*How to complete this task*
Below are records; please set down exactly the lines from the first through the one containing "DIGITS pin DIO: D1 -> A0".

[Items listed in a dataset]
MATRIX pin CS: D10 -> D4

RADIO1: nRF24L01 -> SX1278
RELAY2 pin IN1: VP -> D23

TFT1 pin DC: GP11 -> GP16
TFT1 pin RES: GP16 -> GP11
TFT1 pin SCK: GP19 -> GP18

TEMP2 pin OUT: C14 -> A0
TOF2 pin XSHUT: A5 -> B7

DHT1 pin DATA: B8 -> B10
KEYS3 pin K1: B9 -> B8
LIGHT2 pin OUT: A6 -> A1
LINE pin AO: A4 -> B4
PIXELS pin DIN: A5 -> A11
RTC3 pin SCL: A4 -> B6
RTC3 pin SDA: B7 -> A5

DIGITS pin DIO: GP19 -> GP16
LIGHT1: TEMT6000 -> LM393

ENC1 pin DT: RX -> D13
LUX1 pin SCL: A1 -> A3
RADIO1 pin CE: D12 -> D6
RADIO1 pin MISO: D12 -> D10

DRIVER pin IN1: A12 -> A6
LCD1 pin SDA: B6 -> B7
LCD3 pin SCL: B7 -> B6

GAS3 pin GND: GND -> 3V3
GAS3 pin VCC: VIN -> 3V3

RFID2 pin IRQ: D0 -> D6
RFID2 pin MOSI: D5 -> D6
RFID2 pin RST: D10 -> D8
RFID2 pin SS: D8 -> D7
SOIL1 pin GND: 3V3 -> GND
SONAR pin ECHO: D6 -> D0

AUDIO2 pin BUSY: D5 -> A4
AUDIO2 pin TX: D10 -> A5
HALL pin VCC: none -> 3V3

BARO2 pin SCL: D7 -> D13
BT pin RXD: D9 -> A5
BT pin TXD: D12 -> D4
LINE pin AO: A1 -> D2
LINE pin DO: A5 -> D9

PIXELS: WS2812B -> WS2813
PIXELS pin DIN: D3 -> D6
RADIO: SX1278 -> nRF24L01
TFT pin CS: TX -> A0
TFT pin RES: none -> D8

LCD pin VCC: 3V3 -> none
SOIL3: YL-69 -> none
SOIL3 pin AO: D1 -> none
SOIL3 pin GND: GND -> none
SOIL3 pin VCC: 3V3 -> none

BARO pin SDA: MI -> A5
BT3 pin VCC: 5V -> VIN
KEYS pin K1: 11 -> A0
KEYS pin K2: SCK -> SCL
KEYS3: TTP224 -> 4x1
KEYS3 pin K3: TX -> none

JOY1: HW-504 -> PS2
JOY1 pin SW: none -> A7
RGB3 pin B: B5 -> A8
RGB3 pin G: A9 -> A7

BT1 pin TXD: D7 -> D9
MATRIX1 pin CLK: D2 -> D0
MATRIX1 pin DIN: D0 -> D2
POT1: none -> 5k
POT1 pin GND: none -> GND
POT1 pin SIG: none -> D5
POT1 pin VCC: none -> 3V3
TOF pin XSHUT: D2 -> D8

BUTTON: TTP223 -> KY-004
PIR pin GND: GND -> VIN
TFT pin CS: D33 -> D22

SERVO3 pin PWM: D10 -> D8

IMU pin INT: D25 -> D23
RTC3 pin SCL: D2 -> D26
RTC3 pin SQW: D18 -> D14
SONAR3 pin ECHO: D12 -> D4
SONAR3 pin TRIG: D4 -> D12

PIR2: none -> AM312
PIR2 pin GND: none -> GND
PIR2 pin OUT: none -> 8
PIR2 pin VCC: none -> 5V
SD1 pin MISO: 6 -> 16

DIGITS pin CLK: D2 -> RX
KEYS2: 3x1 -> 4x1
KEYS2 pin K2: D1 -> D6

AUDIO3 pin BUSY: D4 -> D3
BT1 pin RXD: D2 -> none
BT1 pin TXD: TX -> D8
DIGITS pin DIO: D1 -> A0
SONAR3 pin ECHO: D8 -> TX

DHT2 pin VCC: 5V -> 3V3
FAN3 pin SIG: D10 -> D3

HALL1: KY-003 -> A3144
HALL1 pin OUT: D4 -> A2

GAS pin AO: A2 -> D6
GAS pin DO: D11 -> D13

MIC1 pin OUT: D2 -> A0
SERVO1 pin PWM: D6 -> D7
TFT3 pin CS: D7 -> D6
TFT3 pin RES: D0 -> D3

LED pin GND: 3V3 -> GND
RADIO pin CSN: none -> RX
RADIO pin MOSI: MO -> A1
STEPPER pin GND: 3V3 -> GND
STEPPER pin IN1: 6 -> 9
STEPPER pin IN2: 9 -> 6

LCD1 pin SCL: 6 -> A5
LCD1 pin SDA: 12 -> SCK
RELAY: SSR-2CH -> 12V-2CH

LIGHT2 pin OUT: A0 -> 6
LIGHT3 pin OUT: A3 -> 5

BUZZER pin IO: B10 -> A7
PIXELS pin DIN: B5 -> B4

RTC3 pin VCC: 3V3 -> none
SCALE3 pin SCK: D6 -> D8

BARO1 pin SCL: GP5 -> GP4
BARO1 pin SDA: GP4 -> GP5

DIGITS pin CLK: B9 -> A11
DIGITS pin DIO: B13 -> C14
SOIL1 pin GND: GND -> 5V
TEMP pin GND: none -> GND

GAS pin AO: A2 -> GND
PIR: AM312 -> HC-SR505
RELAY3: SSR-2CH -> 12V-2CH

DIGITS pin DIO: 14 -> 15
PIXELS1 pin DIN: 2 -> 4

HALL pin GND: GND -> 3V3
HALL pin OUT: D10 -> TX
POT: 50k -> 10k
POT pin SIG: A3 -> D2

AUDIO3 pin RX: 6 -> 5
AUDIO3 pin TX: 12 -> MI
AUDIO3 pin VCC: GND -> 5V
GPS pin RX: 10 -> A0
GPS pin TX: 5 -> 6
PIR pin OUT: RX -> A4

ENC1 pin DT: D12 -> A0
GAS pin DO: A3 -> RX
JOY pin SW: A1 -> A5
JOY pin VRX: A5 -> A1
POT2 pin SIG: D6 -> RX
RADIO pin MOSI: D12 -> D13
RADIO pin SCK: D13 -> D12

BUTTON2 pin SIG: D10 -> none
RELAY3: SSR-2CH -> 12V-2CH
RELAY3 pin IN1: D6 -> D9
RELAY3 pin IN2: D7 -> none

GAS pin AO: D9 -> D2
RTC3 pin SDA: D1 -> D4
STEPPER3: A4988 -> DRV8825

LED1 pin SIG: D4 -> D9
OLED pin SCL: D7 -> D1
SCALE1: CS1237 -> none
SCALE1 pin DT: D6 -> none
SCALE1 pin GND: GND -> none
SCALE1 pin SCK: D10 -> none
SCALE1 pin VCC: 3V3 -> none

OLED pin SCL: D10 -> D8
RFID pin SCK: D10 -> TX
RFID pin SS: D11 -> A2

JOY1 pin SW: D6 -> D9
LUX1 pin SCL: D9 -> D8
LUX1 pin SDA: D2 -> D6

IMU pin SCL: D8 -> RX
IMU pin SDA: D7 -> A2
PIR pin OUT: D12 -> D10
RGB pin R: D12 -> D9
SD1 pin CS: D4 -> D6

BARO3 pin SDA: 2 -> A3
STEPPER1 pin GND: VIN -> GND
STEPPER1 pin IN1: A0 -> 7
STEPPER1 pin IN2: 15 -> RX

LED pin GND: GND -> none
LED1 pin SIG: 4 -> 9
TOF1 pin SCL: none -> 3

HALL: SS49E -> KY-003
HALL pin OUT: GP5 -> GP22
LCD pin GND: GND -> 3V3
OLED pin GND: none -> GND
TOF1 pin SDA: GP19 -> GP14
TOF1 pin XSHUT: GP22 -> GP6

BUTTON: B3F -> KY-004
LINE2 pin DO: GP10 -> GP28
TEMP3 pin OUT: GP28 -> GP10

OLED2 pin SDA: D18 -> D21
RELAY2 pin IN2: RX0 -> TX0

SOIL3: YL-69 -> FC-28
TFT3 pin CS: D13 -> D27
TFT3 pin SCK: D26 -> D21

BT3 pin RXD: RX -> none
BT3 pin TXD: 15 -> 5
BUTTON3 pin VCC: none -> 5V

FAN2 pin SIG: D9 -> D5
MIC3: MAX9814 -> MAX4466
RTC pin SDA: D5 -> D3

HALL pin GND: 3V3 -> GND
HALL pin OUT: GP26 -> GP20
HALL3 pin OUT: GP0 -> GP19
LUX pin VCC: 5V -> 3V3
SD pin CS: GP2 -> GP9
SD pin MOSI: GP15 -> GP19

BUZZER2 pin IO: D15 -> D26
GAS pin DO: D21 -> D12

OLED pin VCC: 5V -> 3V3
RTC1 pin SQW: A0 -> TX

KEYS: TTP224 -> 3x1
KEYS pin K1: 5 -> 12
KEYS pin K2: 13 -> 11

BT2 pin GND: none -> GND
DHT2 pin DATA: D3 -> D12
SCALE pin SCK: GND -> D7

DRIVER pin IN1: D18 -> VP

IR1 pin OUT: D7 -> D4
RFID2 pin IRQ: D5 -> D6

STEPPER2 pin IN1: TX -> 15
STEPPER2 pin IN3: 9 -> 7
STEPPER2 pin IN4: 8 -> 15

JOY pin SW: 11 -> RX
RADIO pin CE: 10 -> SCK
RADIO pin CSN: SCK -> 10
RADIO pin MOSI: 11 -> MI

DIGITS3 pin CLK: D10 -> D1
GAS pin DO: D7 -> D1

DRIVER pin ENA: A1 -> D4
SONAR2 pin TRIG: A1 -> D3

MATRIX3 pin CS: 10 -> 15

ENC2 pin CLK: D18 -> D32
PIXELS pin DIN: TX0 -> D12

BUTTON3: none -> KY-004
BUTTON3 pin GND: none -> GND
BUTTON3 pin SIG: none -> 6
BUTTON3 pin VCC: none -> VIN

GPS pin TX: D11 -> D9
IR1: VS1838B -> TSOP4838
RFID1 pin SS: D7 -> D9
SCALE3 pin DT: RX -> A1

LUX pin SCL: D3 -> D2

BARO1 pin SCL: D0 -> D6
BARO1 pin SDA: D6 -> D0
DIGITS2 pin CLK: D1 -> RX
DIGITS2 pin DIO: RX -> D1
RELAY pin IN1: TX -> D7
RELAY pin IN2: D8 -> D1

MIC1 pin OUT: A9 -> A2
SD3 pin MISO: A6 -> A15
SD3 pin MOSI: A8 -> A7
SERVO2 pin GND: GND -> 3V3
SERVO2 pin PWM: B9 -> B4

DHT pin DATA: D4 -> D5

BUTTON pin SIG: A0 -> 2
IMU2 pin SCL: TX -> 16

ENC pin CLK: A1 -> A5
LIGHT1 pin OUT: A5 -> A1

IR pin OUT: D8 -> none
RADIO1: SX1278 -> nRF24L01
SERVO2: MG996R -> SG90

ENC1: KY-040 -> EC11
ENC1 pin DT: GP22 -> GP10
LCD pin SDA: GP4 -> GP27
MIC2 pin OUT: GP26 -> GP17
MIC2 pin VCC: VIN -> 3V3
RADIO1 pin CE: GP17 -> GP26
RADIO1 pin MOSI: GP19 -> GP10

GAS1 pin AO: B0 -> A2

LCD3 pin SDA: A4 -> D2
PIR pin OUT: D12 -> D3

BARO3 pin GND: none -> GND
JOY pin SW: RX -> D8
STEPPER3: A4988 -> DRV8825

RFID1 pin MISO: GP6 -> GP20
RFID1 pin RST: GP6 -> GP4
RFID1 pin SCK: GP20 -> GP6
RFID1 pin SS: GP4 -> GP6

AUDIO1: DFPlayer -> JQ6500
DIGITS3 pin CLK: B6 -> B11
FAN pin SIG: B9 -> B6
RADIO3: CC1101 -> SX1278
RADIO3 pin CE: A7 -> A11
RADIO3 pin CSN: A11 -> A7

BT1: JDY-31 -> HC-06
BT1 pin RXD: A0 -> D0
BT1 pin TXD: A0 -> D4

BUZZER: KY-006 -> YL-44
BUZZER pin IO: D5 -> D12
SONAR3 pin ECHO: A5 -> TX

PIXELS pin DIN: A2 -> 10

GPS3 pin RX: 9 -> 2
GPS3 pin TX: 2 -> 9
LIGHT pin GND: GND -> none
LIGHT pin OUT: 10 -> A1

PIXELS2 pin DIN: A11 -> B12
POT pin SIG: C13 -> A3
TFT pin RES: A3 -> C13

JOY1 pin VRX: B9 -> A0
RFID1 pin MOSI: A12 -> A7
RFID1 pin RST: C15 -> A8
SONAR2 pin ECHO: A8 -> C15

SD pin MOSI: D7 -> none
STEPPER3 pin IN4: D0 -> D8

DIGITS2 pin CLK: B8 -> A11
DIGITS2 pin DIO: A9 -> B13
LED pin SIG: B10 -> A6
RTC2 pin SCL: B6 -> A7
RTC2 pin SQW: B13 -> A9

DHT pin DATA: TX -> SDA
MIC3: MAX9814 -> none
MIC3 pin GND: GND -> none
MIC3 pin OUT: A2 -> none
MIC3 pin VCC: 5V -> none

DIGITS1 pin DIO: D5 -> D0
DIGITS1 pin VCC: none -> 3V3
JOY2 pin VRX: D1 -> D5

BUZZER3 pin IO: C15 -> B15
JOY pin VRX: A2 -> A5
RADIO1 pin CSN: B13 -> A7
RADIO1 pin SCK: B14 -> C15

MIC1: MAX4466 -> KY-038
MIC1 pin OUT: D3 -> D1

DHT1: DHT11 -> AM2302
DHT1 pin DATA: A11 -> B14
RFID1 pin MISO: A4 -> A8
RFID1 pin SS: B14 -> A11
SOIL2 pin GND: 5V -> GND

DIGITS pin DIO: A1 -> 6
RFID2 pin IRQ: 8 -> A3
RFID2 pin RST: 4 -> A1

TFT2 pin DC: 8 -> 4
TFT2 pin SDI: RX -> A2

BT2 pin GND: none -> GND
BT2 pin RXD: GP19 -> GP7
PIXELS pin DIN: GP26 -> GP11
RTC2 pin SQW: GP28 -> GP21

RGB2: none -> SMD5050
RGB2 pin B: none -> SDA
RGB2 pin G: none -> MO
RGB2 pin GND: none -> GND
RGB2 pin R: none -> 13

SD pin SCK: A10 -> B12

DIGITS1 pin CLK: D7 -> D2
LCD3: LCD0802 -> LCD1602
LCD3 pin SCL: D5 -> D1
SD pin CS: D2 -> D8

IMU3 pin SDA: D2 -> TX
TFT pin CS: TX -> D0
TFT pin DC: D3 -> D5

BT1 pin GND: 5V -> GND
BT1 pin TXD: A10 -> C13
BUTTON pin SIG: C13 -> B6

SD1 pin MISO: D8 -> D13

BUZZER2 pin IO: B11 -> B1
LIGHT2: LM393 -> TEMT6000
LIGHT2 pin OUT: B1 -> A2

*Solution for this exercise*
MATRIX pin CS: D10 -> D4

RADIO1: nRF24L01 -> SX1278
RELAY2 pin IN1: VP -> D23

TFT1 pin DC: GP11 -> GP16
TFT1 pin RES: GP16 -> GP11
TFT1 pin SCK: GP19 -> GP18

TEMP2 pin OUT: C14 -> A0
TOF2 pin XSHUT: A5 -> B7

DHT1 pin DATA: B8 -> B10
KEYS3 pin K1: B9 -> B8
LIGHT2 pin OUT: A6 -> A1
LINE pin AO: A4 -> B4
PIXELS pin DIN: A5 -> A11
RTC3 pin SCL: A4 -> B6
RTC3 pin SDA: B7 -> A5

DIGITS pin DIO: GP19 -> GP16
LIGHT1: TEMT6000 -> LM393

ENC1 pin DT: RX -> D13
LUX1 pin SCL: A1 -> A3
RADIO1 pin CE: D12 -> D6
RADIO1 pin MISO: D12 -> D10

DRIVER pin IN1: A12 -> A6
LCD1 pin SDA: B6 -> B7
LCD3 pin SCL: B7 -> B6

GAS3 pin GND: GND -> 3V3
GAS3 pin VCC: VIN -> 3V3

RFID2 pin IRQ: D0 -> D6
RFID2 pin MOSI: D5 -> D6
RFID2 pin RST: D10 -> D8
RFID2 pin SS: D8 -> D7
SOIL1 pin GND: 3V3 -> GND
SONAR pin ECHO: D6 -> D0

AUDIO2 pin BUSY: D5 -> A4
AUDIO2 pin TX: D10 -> A5
HALL pin VCC: none -> 3V3

BARO2 pin SCL: D7 -> D13
BT pin RXD: D9 -> A5
BT pin TXD: D12 -> D4
LINE pin AO: A1 -> D2
LINE pin DO: A5 -> D9

PIXELS: WS2812B -> WS2813
PIXELS pin DIN: D3 -> D6
RADIO: SX1278 -> nRF24L01
TFT pin CS: TX -> A0
TFT pin RES: none -> D8

LCD pin VCC: 3V3 -> none
SOIL3: YL-69 -> none
SOIL3 pin AO: D1 -> none
SOIL3 pin GND: GND -> none
SOIL3 pin VCC: 3V3 -> none

BARO pin SDA: MI -> A5
BT3 pin VCC: 5V -> VIN
KEYS pin K1: 11 -> A0
KEYS pin K2: SCK -> SCL
KEYS3: TTP224 -> 4x1
KEYS3 pin K3: TX -> none

JOY1: HW-504 -> PS2
JOY1 pin SW: none -> A7
RGB3 pin B: B5 -> A8
RGB3 pin G: A9 -> A7

BT1 pin TXD: D7 -> D9
MATRIX1 pin CLK: D2 -> D0
MATRIX1 pin DIN: D0 -> D2
POT1: none -> 5k
POT1 pin GND: none -> GND
POT1 pin SIG: none -> D5
POT1 pin VCC: none -> 3V3
TOF pin XSHUT: D2 -> D8

BUTTON: TTP223 -> KY-004
PIR pin GND: GND -> VIN
TFT pin CS: D33 -> D22

SERVO3 pin PWM: D10 -> D8

IMU pin INT: D25 -> D23
RTC3 pin SCL: D2 -> D26
RTC3 pin SQW: D18 -> D14
SONAR3 pin ECHO: D12 -> D4
SONAR3 pin TRIG: D4 -> D12

PIR2: none -> AM312
PIR2 pin GND: none -> GND
PIR2 pin OUT: none -> 8
PIR2 pin VCC: none -> 5V
SD1 pin MISO: 6 -> 16

DIGITS pin CLK: D2 -> RX
KEYS2: 3x1 -> 4x1
KEYS2 pin K2: D1 -> D6

AUDIO3 pin BUSY: D4 -> D3
BT1 pin RXD: D2 -> none
BT1 pin TXD: TX -> D8
DIGITS pin DIO: D1 -> A0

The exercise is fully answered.